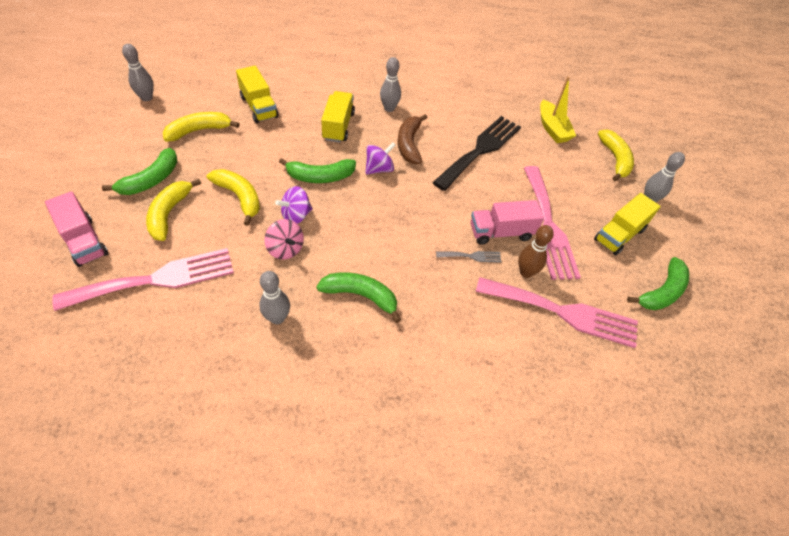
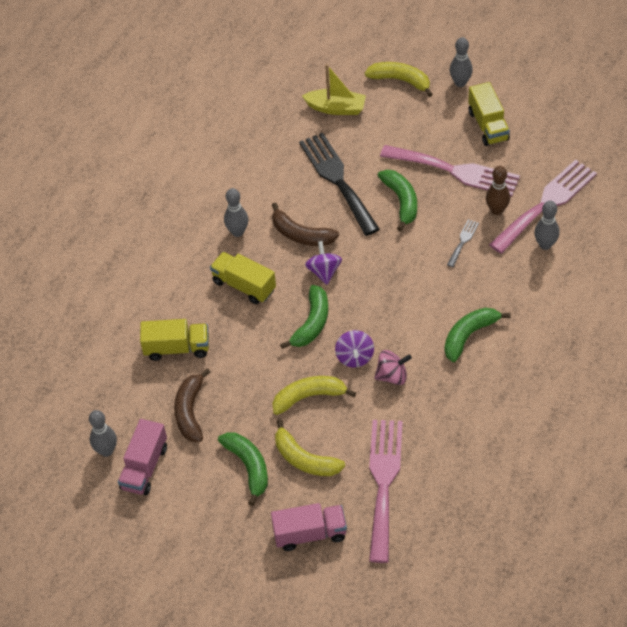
camera: 55 degrees left, 0 degrees up
(199, 131) = (190, 411): yellow banana -> brown banana
(277, 318) = (465, 401): grey bowling pin -> grey bowling pin (545, 245)
(501, 232) = (446, 209): pink truck -> pink truck (144, 467)
(662, 292) = (556, 129): green banana -> green banana (401, 201)

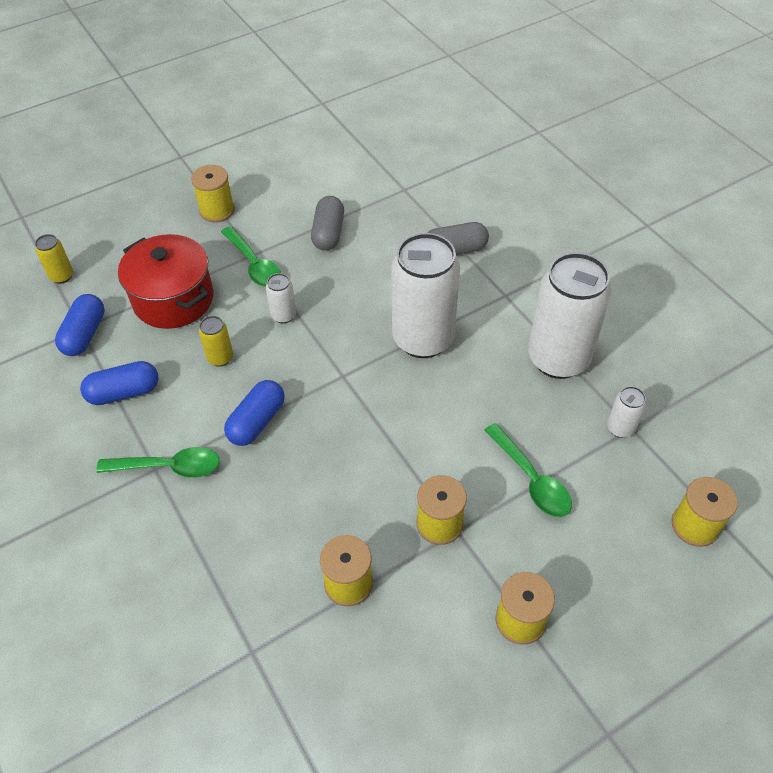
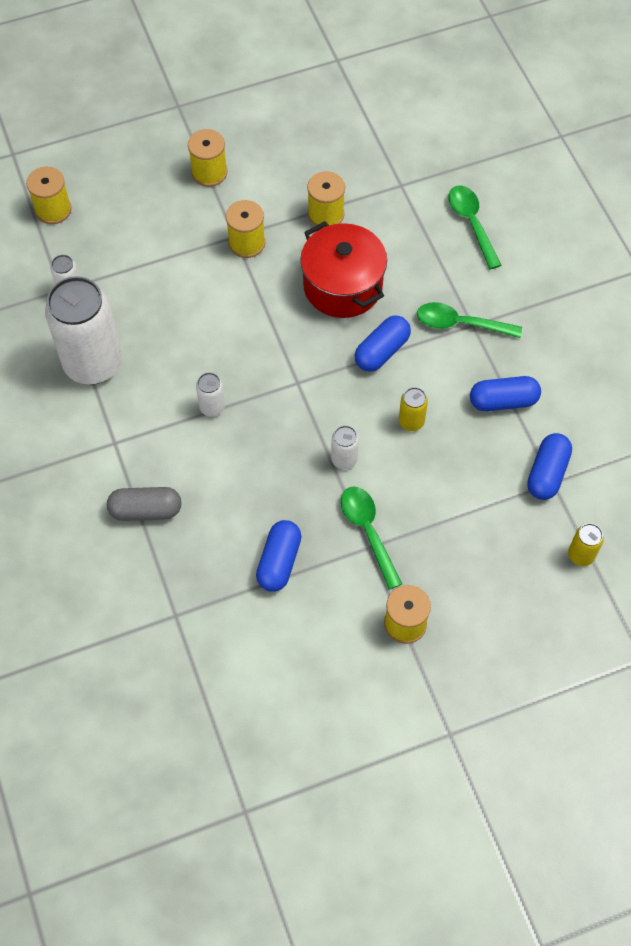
camera: 170 degrees left, 10 degrees up
(173, 299) = (457, 500): red pot -> red pot (343, 286)
(328, 233) = (279, 562): grey capsule -> blue capsule
(423, 339) = (212, 407): white can -> white can, size x0.43
(531, 479) = (162, 263): green spoon -> green spoon (471, 223)

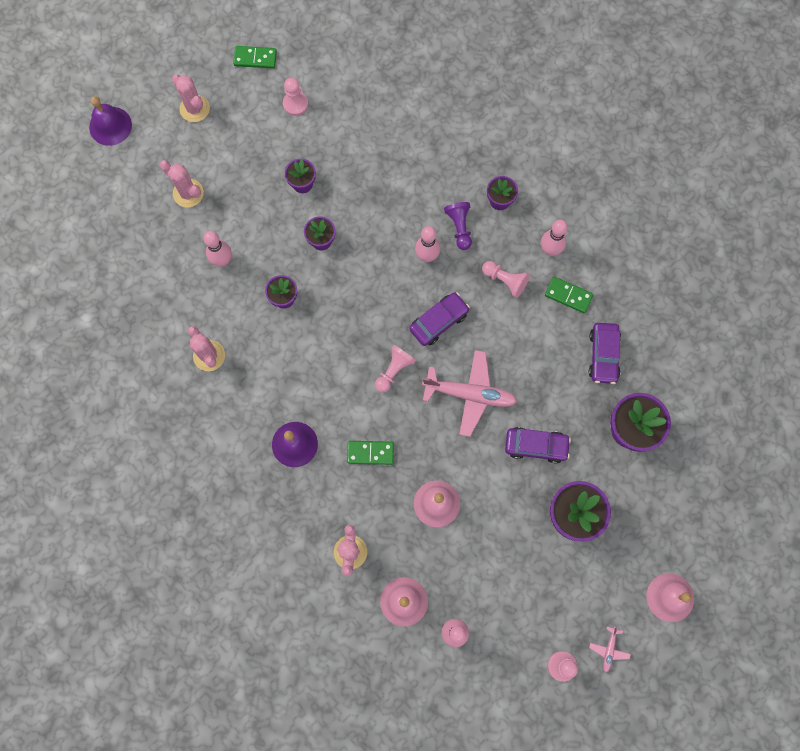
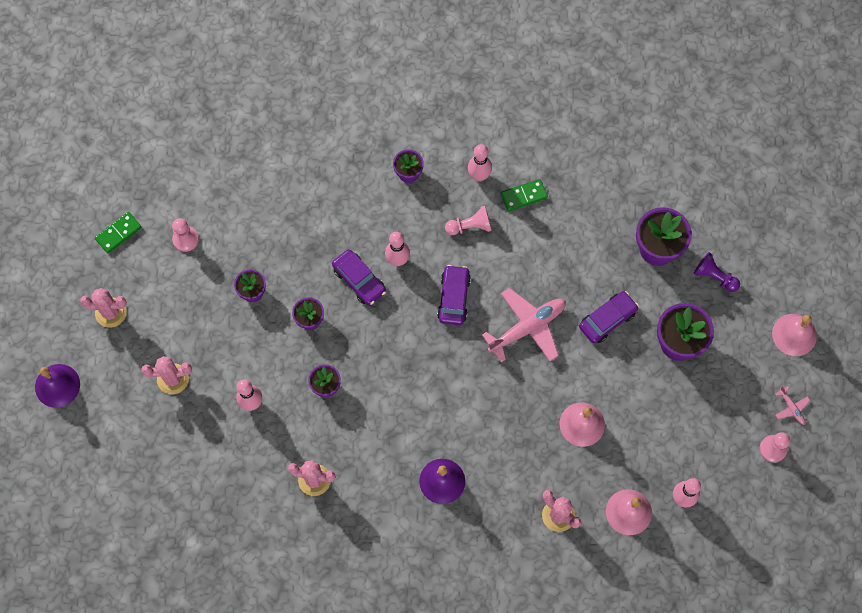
camera: 45 degrees left, 5 degrees down
(370, 453) = (501, 434): green domino -> none
(394, 371) = (458, 362): pink pawn -> none
(459, 227) = (400, 218): purple pawn -> purple pawn (714, 277)
(603, 355) = (589, 215): purple car -> purple car (359, 280)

• **WORK ORDER**
Everything in the entries above should be returned exactly, apart from the pictures.

• **ANSWER BOX**
camera: 55 degrees left, 0 degrees up
(199, 131) = (190, 411): yellow banana -> brown banana
(277, 318) = (465, 401): grey bowling pin -> grey bowling pin (545, 245)
(501, 232) = (446, 209): pink truck -> pink truck (144, 467)
(662, 292) = (556, 129): green banana -> green banana (401, 201)

camera: 170 degrees left, 10 degrees up
(173, 299) = (457, 500): red pot -> red pot (343, 286)
(328, 233) = (279, 562): grey capsule -> blue capsule
(423, 339) = (212, 407): white can -> white can, size x0.43
(531, 479) = (162, 263): green spoon -> green spoon (471, 223)

camera: 45 degrees left, 5 degrees down
(370, 453) = (501, 434): green domino -> none
(394, 371) = (458, 362): pink pawn -> none
(459, 227) = (400, 218): purple pawn -> purple pawn (714, 277)
(603, 355) = (589, 215): purple car -> purple car (359, 280)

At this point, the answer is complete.